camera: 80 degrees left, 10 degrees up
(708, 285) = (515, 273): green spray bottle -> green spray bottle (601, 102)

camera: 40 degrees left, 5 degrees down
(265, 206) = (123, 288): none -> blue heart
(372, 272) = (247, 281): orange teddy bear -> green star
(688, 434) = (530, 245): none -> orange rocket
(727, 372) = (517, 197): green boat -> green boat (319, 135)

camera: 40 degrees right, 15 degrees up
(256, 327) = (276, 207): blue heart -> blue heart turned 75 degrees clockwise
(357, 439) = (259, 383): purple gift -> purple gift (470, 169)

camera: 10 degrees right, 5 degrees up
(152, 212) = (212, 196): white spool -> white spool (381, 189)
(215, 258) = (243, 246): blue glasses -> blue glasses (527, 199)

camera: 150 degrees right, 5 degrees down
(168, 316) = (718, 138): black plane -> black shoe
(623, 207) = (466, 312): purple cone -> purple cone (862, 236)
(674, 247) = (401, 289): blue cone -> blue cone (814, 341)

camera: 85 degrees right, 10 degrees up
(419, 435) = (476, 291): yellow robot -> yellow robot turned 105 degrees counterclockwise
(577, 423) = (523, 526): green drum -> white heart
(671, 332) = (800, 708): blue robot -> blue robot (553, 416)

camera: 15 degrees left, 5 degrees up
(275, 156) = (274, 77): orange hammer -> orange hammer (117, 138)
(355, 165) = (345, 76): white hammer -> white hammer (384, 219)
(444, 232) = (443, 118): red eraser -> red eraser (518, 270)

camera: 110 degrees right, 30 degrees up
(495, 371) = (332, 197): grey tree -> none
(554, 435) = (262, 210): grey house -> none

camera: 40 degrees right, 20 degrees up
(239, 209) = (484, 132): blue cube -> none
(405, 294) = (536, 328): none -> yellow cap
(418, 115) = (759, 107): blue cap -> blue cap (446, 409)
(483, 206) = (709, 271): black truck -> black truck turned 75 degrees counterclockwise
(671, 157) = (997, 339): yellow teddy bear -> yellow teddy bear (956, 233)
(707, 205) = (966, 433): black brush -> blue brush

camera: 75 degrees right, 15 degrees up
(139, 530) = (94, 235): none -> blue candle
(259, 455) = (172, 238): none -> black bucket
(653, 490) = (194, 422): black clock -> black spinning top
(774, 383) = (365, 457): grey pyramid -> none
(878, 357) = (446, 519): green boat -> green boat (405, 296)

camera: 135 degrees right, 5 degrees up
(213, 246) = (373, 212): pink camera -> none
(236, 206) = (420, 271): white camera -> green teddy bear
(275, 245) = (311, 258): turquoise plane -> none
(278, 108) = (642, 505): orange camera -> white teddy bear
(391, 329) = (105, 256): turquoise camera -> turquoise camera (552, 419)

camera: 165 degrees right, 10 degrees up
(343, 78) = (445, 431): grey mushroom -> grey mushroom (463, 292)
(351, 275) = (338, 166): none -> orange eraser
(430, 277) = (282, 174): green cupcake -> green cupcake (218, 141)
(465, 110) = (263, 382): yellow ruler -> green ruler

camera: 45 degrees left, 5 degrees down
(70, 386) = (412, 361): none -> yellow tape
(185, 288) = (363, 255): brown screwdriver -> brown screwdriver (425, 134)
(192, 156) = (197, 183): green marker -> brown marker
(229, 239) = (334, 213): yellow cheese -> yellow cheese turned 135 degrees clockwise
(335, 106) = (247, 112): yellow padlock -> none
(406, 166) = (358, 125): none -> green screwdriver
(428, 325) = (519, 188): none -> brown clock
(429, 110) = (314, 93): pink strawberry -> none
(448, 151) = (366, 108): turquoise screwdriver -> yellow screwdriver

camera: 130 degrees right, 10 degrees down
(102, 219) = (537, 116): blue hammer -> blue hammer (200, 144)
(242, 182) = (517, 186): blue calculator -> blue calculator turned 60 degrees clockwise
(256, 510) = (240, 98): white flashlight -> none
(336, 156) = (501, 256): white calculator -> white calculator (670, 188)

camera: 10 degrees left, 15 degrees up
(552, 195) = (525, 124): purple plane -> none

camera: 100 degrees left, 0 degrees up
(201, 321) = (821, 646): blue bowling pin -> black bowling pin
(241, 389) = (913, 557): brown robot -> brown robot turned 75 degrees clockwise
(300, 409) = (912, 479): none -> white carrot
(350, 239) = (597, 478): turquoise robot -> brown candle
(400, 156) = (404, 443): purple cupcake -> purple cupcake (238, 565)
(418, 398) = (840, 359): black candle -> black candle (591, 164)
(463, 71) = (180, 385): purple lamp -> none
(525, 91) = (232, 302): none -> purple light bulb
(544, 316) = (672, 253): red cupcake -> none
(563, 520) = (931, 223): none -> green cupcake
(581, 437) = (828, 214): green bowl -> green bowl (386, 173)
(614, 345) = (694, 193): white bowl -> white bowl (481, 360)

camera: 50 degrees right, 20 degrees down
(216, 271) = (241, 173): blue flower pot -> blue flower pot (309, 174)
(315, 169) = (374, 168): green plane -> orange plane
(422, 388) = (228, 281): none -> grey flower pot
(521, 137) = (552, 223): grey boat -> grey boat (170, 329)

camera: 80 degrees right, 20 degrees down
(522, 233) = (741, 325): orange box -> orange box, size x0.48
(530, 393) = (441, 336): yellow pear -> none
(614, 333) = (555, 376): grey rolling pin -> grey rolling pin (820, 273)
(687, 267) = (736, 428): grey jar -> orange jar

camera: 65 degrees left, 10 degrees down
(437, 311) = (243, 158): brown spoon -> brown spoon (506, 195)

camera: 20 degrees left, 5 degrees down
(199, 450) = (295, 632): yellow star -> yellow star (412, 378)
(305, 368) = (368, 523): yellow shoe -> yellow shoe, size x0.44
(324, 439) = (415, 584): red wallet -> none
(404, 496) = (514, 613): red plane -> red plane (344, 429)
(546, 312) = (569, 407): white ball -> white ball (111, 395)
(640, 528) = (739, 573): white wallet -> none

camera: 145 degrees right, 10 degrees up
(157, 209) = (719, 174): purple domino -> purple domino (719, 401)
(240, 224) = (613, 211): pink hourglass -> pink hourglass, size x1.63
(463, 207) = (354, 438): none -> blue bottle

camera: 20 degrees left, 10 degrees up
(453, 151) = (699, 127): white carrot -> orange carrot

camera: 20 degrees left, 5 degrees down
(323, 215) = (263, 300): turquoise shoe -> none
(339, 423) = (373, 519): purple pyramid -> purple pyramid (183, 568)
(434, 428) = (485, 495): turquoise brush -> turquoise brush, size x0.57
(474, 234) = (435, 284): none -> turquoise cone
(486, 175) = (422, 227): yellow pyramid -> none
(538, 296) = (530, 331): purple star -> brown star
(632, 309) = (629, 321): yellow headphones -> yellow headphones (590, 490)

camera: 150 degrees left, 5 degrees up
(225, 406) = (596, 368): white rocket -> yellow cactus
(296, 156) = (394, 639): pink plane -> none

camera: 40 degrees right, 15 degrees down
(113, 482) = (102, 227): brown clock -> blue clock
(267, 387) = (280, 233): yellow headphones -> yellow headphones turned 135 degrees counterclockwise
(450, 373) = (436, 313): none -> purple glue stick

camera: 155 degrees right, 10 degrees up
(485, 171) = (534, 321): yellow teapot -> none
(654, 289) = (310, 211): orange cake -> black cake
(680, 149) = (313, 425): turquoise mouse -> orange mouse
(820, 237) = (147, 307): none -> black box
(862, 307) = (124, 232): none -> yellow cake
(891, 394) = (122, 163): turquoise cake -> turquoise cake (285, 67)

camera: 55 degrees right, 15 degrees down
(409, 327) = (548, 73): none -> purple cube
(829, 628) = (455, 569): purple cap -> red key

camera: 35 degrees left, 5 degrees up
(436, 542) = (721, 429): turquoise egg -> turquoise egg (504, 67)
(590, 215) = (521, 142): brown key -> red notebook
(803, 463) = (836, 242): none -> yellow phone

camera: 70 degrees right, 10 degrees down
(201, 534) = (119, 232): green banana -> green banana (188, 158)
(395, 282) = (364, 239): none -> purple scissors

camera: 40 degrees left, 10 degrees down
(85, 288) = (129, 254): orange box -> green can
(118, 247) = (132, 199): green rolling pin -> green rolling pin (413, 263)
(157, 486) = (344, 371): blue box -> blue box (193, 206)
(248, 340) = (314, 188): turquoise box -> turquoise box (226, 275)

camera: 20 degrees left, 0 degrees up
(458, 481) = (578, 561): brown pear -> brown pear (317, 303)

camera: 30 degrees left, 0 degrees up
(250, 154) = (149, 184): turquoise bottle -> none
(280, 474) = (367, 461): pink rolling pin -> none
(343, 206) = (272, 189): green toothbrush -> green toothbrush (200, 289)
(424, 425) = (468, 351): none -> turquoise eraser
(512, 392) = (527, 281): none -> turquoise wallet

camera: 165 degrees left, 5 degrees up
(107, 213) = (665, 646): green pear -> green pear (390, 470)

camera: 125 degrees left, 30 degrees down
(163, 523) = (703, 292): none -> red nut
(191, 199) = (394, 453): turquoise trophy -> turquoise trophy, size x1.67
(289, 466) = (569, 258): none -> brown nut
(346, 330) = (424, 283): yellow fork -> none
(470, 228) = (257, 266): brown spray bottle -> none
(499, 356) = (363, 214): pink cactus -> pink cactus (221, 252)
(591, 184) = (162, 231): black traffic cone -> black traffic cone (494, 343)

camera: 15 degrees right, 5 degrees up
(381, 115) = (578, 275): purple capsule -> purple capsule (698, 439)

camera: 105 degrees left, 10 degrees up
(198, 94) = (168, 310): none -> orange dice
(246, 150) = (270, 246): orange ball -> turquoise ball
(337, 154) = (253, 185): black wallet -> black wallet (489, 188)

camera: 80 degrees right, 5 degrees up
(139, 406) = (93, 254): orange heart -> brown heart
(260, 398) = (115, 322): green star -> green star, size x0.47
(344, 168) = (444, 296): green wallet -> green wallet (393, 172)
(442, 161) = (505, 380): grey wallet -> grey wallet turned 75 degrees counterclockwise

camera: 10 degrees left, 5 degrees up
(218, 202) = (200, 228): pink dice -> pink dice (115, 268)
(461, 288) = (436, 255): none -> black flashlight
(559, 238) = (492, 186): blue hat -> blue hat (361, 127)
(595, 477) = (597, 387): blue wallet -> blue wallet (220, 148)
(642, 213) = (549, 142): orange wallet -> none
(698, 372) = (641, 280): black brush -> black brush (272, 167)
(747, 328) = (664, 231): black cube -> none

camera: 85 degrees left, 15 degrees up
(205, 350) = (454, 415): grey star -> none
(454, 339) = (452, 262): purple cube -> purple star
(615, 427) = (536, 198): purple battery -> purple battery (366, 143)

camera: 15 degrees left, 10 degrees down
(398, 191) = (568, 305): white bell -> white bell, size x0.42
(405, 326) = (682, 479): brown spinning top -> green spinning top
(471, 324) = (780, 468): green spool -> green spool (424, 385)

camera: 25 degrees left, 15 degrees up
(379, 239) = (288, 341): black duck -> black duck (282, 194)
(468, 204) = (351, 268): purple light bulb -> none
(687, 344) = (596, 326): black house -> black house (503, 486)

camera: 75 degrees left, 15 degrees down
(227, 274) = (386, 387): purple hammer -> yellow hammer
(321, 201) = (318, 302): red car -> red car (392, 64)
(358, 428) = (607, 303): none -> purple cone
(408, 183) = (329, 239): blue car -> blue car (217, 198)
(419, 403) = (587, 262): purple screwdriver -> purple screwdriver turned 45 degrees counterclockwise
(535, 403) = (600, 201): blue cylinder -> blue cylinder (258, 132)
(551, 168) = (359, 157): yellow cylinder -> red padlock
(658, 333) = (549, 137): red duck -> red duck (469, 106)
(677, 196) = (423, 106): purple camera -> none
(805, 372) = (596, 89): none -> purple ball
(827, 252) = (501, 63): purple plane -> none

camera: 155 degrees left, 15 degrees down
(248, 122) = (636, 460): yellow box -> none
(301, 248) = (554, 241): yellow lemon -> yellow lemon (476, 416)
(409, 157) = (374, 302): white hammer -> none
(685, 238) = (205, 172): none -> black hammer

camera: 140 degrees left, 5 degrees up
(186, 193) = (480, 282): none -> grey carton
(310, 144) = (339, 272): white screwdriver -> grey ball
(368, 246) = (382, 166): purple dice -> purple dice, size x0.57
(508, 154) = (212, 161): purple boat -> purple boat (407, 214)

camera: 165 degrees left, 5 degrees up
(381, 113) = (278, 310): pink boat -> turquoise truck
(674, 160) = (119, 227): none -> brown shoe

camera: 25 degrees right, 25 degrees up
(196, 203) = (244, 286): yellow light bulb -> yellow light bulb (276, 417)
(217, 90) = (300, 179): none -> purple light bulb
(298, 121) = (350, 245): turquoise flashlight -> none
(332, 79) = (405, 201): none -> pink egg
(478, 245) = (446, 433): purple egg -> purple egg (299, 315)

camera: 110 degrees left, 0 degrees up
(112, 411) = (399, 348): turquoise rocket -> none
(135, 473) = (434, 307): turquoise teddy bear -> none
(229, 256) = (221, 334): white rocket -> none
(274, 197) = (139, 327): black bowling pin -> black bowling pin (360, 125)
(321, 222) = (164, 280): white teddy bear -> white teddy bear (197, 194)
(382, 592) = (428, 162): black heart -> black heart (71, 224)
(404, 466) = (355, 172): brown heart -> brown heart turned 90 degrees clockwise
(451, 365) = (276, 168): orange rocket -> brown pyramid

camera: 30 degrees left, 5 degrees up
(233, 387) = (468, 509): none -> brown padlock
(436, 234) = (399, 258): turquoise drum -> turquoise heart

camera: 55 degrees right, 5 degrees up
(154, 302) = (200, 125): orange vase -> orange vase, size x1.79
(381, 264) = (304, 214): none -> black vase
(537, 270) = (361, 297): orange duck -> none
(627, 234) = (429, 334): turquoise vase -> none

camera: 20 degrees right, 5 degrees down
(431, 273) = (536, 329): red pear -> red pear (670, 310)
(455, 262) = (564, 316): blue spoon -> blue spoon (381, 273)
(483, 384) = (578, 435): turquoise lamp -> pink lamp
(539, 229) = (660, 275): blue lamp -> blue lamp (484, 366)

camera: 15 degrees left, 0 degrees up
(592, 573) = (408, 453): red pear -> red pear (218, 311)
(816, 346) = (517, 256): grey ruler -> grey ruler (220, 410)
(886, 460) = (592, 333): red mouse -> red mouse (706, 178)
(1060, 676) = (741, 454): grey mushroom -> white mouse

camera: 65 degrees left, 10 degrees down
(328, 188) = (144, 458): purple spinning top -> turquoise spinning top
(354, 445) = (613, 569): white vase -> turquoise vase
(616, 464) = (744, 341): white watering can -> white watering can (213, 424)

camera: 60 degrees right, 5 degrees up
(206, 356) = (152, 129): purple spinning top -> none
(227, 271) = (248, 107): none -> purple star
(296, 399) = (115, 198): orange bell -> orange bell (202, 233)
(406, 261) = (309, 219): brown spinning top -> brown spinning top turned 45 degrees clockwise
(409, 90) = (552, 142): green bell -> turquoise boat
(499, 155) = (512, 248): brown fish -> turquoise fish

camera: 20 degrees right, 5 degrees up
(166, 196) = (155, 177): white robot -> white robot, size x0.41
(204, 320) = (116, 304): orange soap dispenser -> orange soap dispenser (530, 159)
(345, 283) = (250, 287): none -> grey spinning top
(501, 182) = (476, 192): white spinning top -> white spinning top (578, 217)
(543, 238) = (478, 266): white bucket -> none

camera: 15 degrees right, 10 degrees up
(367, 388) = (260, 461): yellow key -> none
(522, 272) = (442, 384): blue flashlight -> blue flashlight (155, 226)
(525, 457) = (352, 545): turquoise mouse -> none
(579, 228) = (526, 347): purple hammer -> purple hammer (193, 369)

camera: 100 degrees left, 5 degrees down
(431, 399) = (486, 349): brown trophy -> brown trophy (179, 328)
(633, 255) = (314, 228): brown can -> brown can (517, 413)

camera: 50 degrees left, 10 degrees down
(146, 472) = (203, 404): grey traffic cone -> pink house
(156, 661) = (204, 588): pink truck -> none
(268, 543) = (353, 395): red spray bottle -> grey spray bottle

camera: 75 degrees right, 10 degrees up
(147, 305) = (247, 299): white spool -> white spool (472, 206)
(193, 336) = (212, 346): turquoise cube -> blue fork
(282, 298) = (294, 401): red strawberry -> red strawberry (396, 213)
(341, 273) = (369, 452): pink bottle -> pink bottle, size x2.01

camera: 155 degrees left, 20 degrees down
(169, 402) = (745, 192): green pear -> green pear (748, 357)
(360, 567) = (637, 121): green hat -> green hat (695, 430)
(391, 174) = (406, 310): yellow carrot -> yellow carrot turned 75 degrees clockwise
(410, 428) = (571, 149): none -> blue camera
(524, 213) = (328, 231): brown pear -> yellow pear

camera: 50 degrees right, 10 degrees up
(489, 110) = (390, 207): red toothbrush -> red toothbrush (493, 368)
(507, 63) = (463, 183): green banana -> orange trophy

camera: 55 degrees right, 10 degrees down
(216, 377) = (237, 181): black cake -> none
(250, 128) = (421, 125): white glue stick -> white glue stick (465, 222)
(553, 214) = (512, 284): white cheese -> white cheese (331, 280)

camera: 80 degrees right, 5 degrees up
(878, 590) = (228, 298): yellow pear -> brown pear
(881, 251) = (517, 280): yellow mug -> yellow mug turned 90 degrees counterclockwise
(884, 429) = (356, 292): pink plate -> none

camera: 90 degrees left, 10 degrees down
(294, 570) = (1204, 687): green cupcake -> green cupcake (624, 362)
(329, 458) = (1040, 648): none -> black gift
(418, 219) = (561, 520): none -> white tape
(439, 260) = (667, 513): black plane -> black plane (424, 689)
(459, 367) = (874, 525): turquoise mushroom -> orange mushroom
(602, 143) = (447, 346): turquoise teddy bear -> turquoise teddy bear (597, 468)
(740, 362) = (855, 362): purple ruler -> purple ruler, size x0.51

» Exercise
Using the records above, write out exactly the lines between the one holding "camera: 15 degrees left, 0 degrees up" and the one holding "(206, 356) = (152, 129): purple", inclusive; leave everything else out.

» Answer for the task
camera: 15 degrees left, 0 degrees up
(592, 573) = (408, 453): red pear -> red pear (218, 311)
(816, 346) = (517, 256): grey ruler -> grey ruler (220, 410)
(886, 460) = (592, 333): red mouse -> red mouse (706, 178)
(1060, 676) = (741, 454): grey mushroom -> white mouse

camera: 65 degrees left, 10 degrees down
(328, 188) = (144, 458): purple spinning top -> turquoise spinning top
(354, 445) = (613, 569): white vase -> turquoise vase
(616, 464) = (744, 341): white watering can -> white watering can (213, 424)

camera: 60 degrees right, 5 degrees up
(206, 356) = (152, 129): purple spinning top -> none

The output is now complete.